----- Data extracts -----
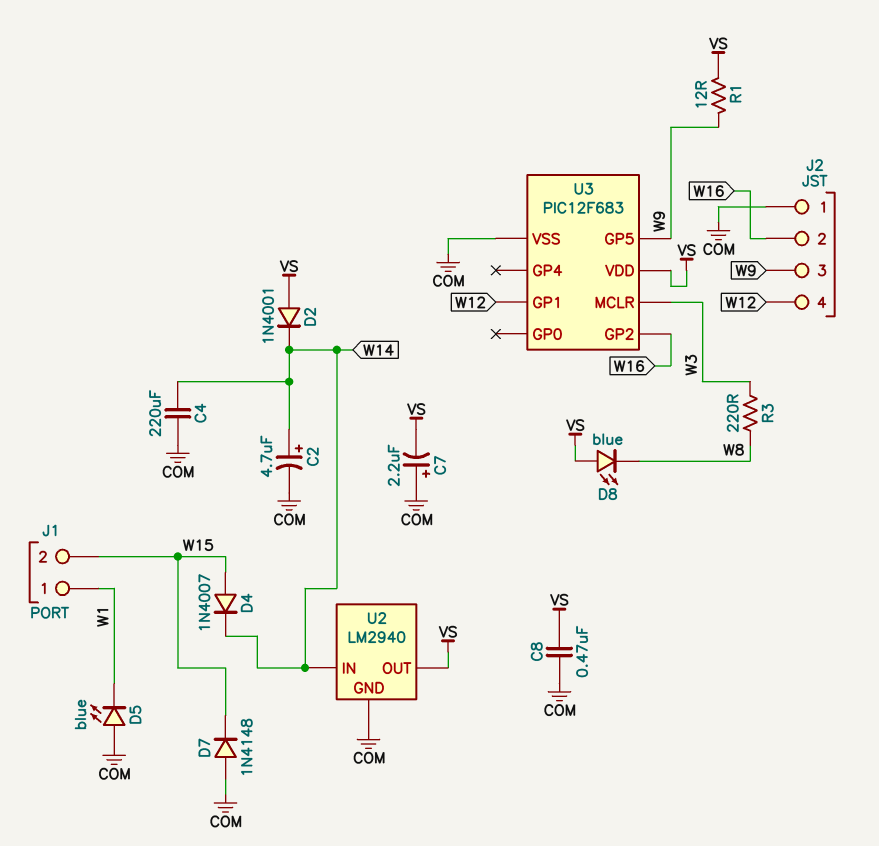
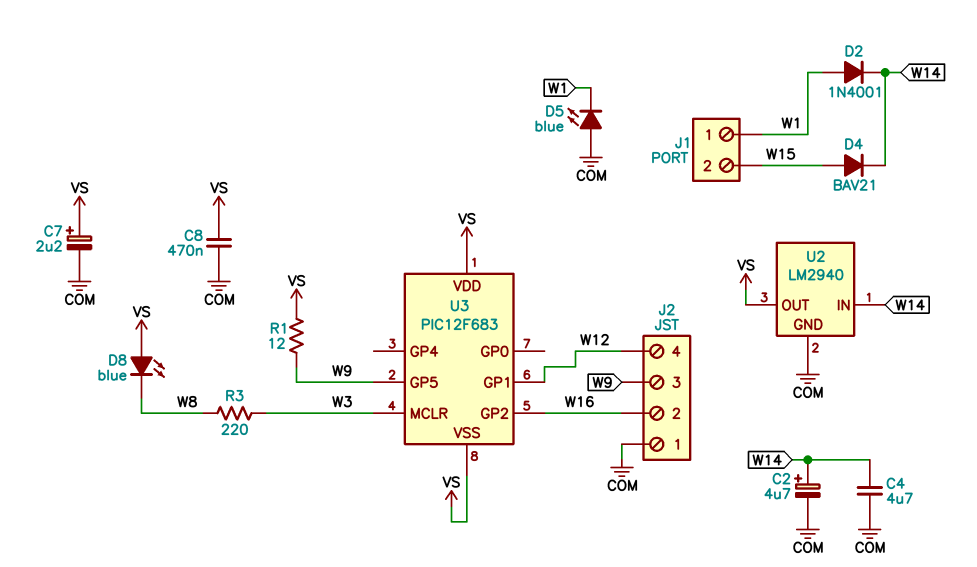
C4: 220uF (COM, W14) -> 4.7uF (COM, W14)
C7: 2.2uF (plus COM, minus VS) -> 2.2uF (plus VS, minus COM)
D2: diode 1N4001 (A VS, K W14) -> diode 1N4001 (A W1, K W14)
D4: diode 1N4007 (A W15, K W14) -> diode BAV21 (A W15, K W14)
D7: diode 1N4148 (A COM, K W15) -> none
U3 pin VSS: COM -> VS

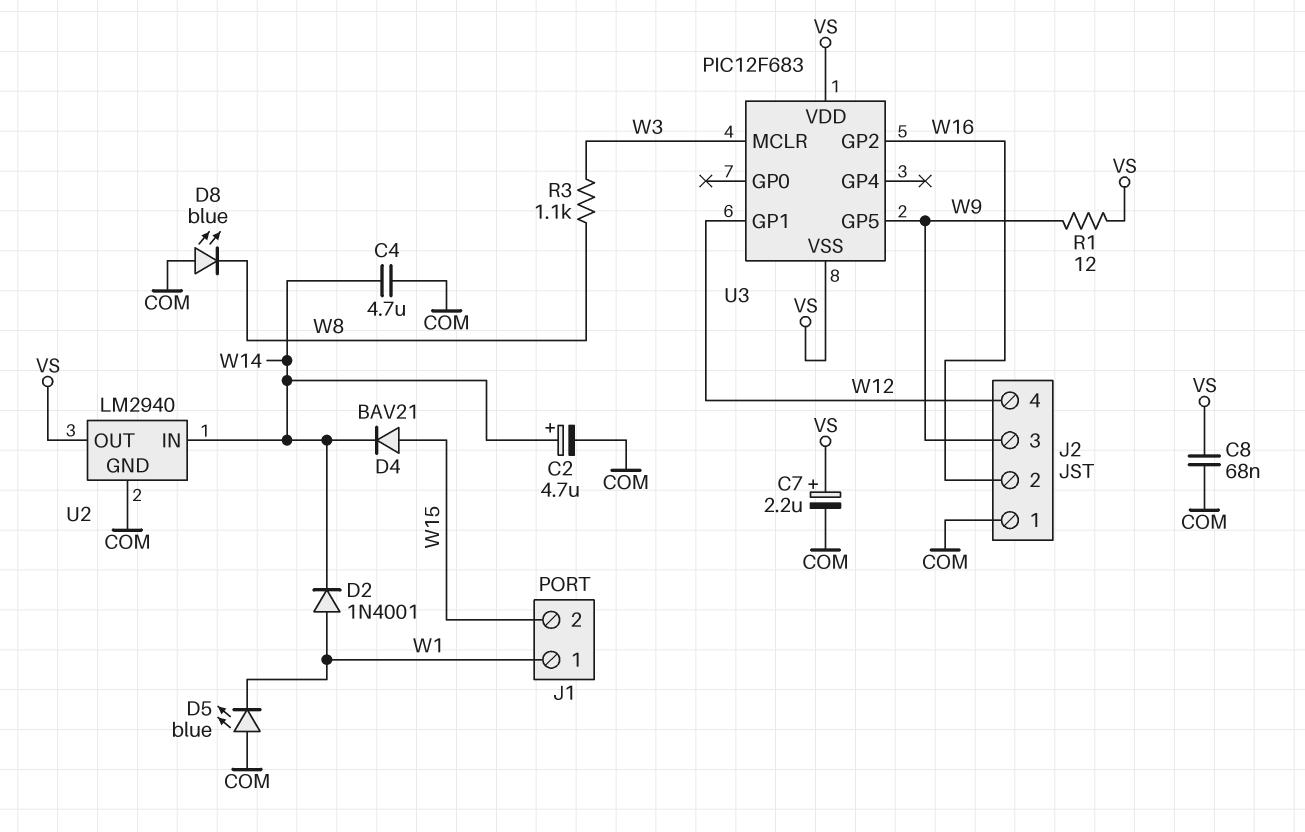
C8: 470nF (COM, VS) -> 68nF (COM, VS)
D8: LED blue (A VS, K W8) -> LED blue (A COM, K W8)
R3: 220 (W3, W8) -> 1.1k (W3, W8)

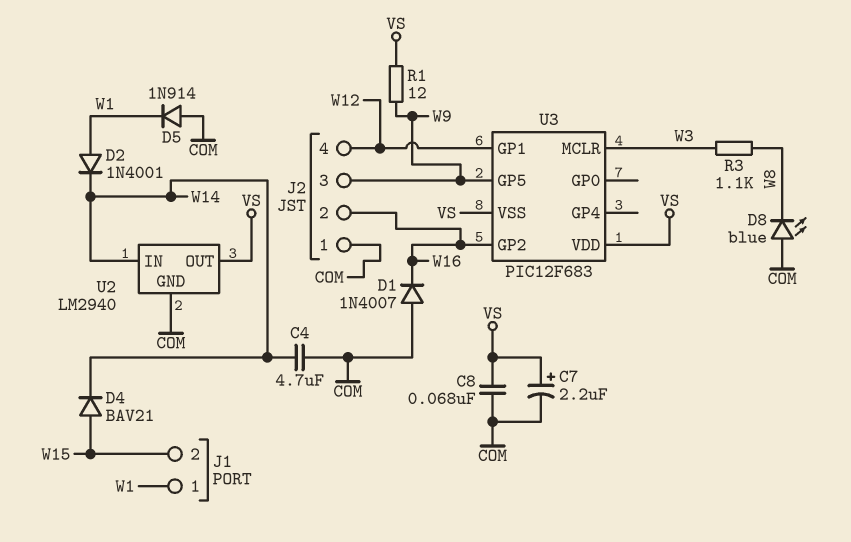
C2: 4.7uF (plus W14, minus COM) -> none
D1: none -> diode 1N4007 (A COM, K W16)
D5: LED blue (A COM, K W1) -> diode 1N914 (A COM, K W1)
-----
----- Data extracts -----
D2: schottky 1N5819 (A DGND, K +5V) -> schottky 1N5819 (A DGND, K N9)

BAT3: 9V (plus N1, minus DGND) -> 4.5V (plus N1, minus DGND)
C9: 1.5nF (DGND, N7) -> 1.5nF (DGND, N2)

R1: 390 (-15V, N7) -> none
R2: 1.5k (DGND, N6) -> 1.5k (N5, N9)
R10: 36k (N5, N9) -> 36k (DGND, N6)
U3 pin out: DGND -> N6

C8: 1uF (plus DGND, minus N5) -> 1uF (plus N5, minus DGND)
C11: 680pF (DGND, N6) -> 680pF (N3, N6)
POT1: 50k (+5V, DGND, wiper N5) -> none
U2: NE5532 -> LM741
-----
Filter the entries by the string "blue" and copy each matching line.

D8: LED blue (A VS, K W8) -> LED blue (A COM, K W8)
D5: LED blue (A COM, K W1) -> diode 1N914 (A COM, K W1)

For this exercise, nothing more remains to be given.